→ Activity:
Reproduce the listing below word for word, with no pictures.

→ The data:
++++++++++++++++++++
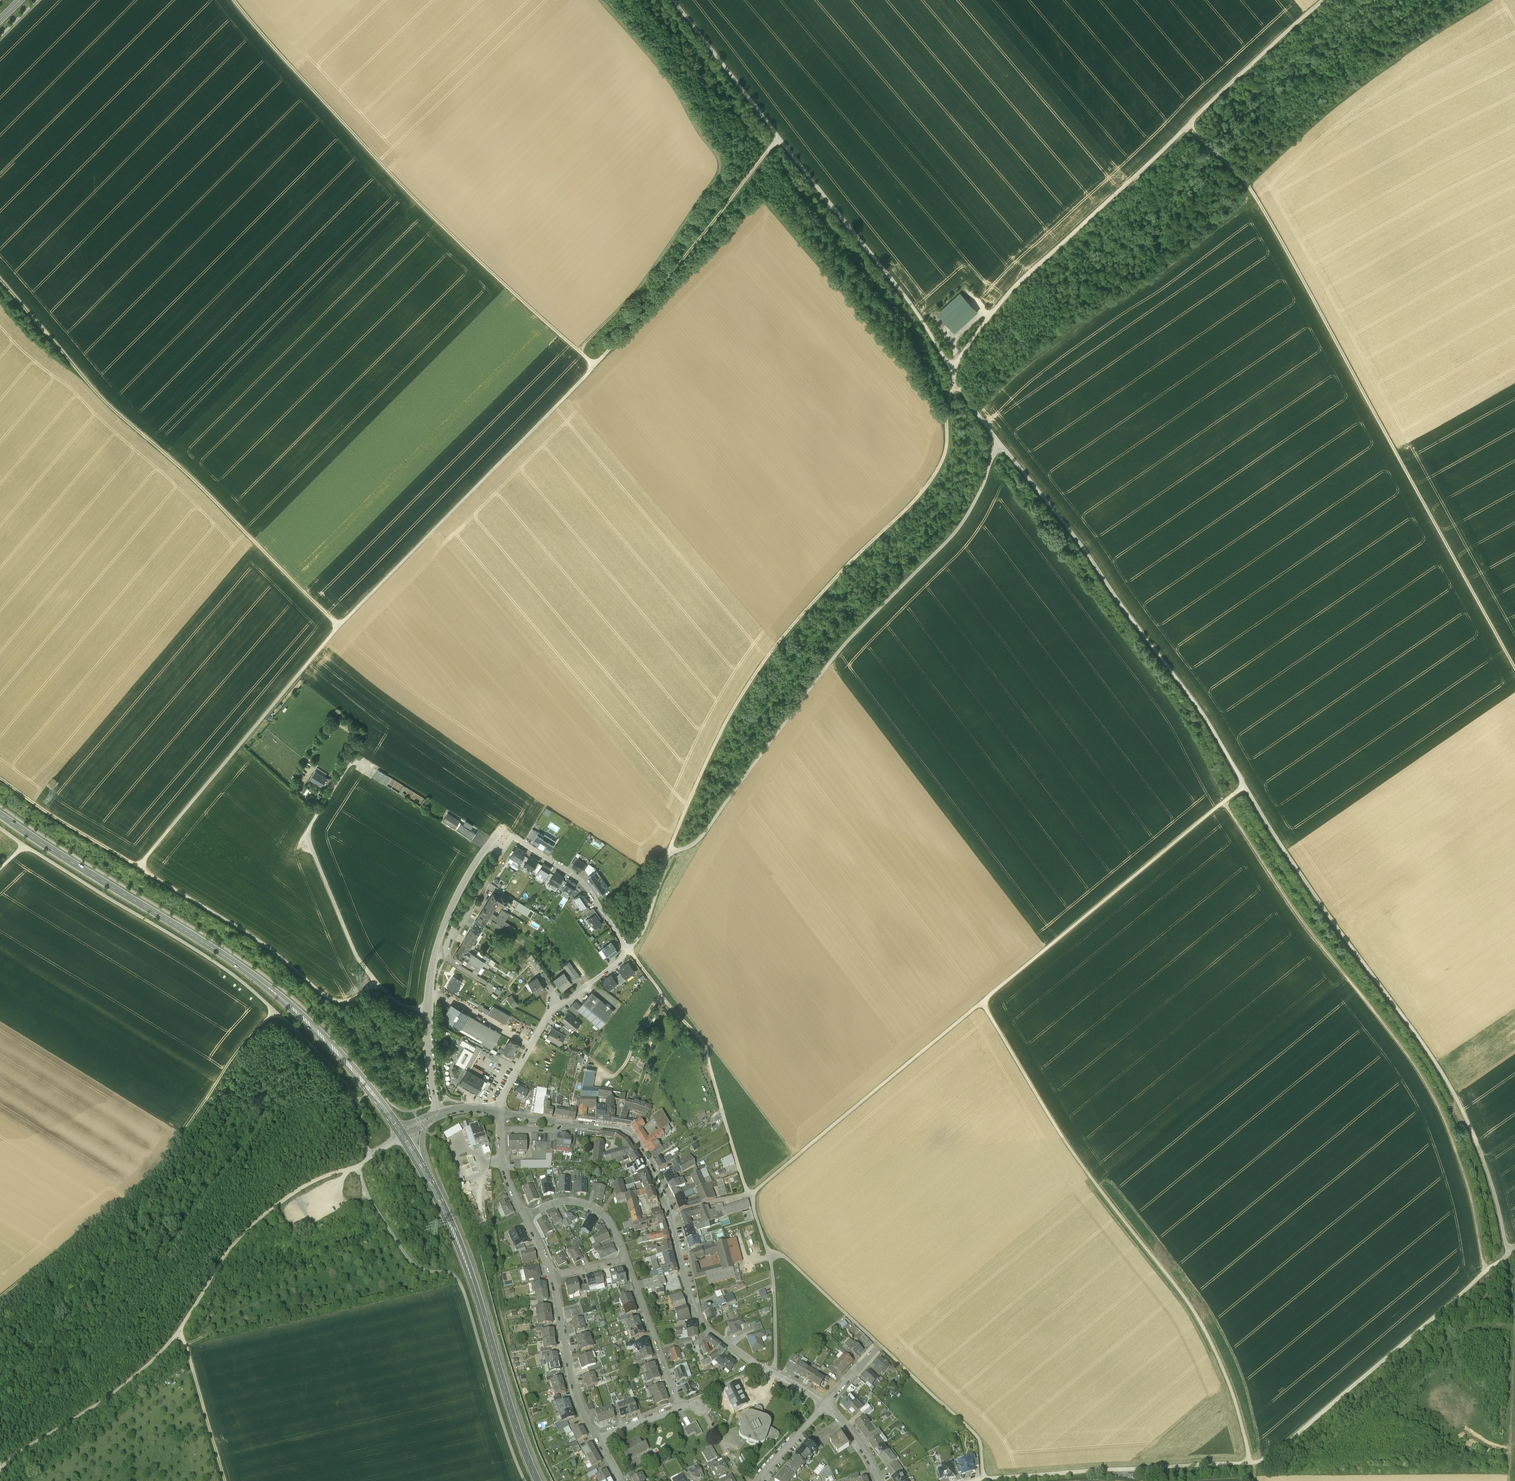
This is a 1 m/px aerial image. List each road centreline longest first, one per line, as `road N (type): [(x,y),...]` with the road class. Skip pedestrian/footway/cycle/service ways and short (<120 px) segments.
road 1 (track): [(778,138),(611,348),(339,625),(139,866),(279,955),(331,999),(376,983)]
road 2 (track): [(1001,444),(1218,738),(1287,854),(1427,1049),(1473,1133),(1508,1255)]
road 3 (track): [(984,1479),(1254,1464),(1486,1271)]
road 4 (track): [(670,854),(706,764),(754,677),(938,473),(954,390)]
road 5 (track): [(1514,669),(1248,187)]
road 6 (track): [(1224,802),(1427,1086),(1465,1178),(1486,1271)]
road 7 (track): [(982,1002),(1064,1139),(1196,1317),(1233,1396),(1251,1464)]
road 8 (track): [(670,854),(697,841),(834,658),(957,532),(1001,444)]
road 9 (track): [(1321,0),(1035,268),(954,375)]
road 10 (secondary): [(398,1129),(325,1040),(252,975),(0,814)]
road 11 (track): [(580,352),(414,199),(233,0)]
road 12 (track): [(0,279),(116,412),(339,625)]
road 13 (track): [(672,0),(922,320),(954,375)]
road 14 (track): [(345,1170),(293,1194),(236,1242),(150,1365),(3,1467)]
road 15 (track): [(600,0),(680,95),(720,166),(633,298),(580,352)]
road 16 (residential): [(826,1404),(706,1330),(660,1186),(633,1139),(560,1122)]
road 17 (track): [(274,1012),(139,1189),(0,1298)]
road 18 (residential): [(513,836),(584,882),(628,949),(551,1011),(500,1111)]
road 19 (track): [(525,1480),(461,1283),(414,1262),(371,1202),(358,1167)]
road 20 (track): [(982,1002),(1245,786)]
road 21 (track): [(428,1010),(397,1004),(376,983),(309,844),(307,831),(352,760),(370,768)]
road 22 (track): [(769,1255),(787,1258),(968,1427),(979,1440),(984,1479)]
road 23 (secondary): [(539,1480),(431,1184)]
road 24 (track): [(750,1195),(982,1002)]
road 25 (track): [(274,1012),(202,955),(24,846)]
road 26 (track): [(628,949),(704,1044),(750,1195)]
road 27 (track): [(1509,1480),(1513,1314),(1503,1259)]
road 28 (track): [(777,1374),(773,1274),(750,1195)]
road 29 (residential): [(598,1436),(572,1377),(553,1277)]
road 30 (track): [(139,866),(0,778)]
road 31 (residential): [(438,1115),(428,1044),(435,956)]
road 32 (residential): [(625,1257),(681,1405)]
road 33 (residential): [(435,956),(480,859),(501,829),(513,836)]
road 34 (track): [(225,1480),(179,1332)]
road 35 (residential): [(524,1217),(561,1201),(581,1202),(608,1219),(625,1257)]
road 36 (track): [(357,1102),(274,1012)]

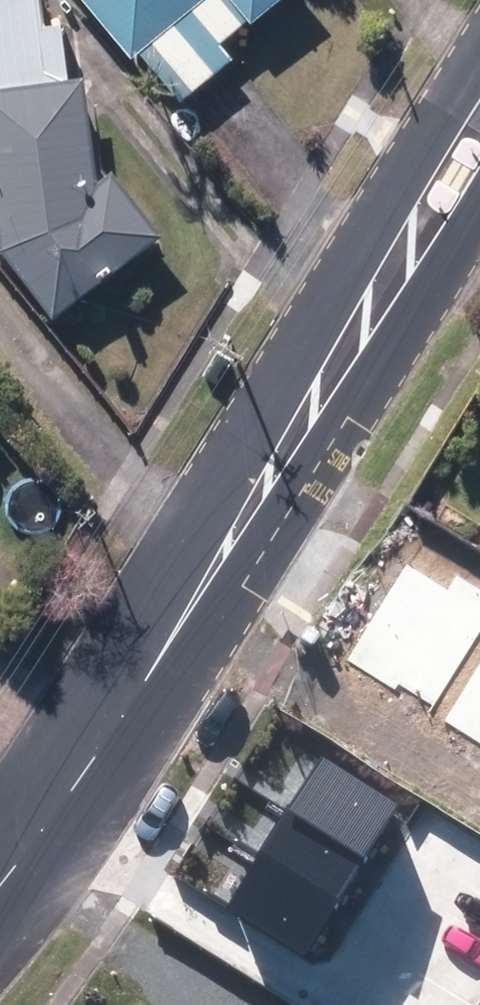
++++++++++++++++++++
→ Answer space:
This is a 1 m/px aerial image. List each road centreline longest first, one per line, as `road N (type): [(x,y),...]` with the road class. Skip pedestrian/footway/cycle/service ways and short (<120 px) segments.
road 1 (track): [(778,138),(611,348),(339,625),(139,866),(279,955),(331,999),(376,983)]
road 2 (track): [(1001,444),(1218,738),(1287,854),(1427,1049),(1473,1133),(1508,1255)]
road 3 (track): [(984,1479),(1254,1464),(1486,1271)]
road 4 (track): [(670,854),(706,764),(754,677),(938,473),(954,390)]
road 5 (track): [(1514,669),(1248,187)]
road 6 (track): [(1224,802),(1427,1086),(1465,1178),(1486,1271)]
road 7 (track): [(982,1002),(1064,1139),(1196,1317),(1233,1396),(1251,1464)]
road 8 (track): [(670,854),(697,841),(834,658),(957,532),(1001,444)]
road 9 (track): [(1321,0),(1035,268),(954,375)]
road 10 (secondary): [(398,1129),(325,1040),(252,975),(0,814)]
road 11 (track): [(580,352),(414,199),(233,0)]
road 12 (track): [(0,279),(116,412),(339,625)]
road 13 (track): [(672,0),(922,320),(954,375)]
road 14 (track): [(345,1170),(293,1194),(236,1242),(150,1365),(3,1467)]
road 15 (track): [(600,0),(680,95),(720,166),(633,298),(580,352)]
road 16 (residential): [(826,1404),(706,1330),(660,1186),(633,1139),(560,1122)]
road 17 (track): [(274,1012),(139,1189),(0,1298)]
road 18 (residential): [(513,836),(584,882),(628,949),(551,1011),(500,1111)]
road 19 (track): [(525,1480),(461,1283),(414,1262),(371,1202),(358,1167)]
road 20 (track): [(982,1002),(1245,786)]
road 21 (track): [(428,1010),(397,1004),(376,983),(309,844),(307,831),(352,760),(370,768)]
road 22 (track): [(769,1255),(787,1258),(968,1427),(979,1440),(984,1479)]
road 23 (secondary): [(539,1480),(431,1184)]
road 24 (track): [(750,1195),(982,1002)]
road 25 (track): [(274,1012),(202,955),(24,846)]
road 26 (track): [(628,949),(704,1044),(750,1195)]
road 27 (track): [(1509,1480),(1513,1314),(1503,1259)]
road 28 (track): [(777,1374),(773,1274),(750,1195)]
road 29 (residential): [(598,1436),(572,1377),(553,1277)]
road 30 (track): [(139,866),(0,778)]
road 31 (residential): [(438,1115),(428,1044),(435,956)]
road 32 (residential): [(625,1257),(681,1405)]
road 33 (residential): [(435,956),(480,859),(501,829),(513,836)]
road 34 (track): [(225,1480),(179,1332)]
road 35 (residential): [(524,1217),(561,1201),(581,1202),(608,1219),(625,1257)]
road 36 (track): [(357,1102),(274,1012)]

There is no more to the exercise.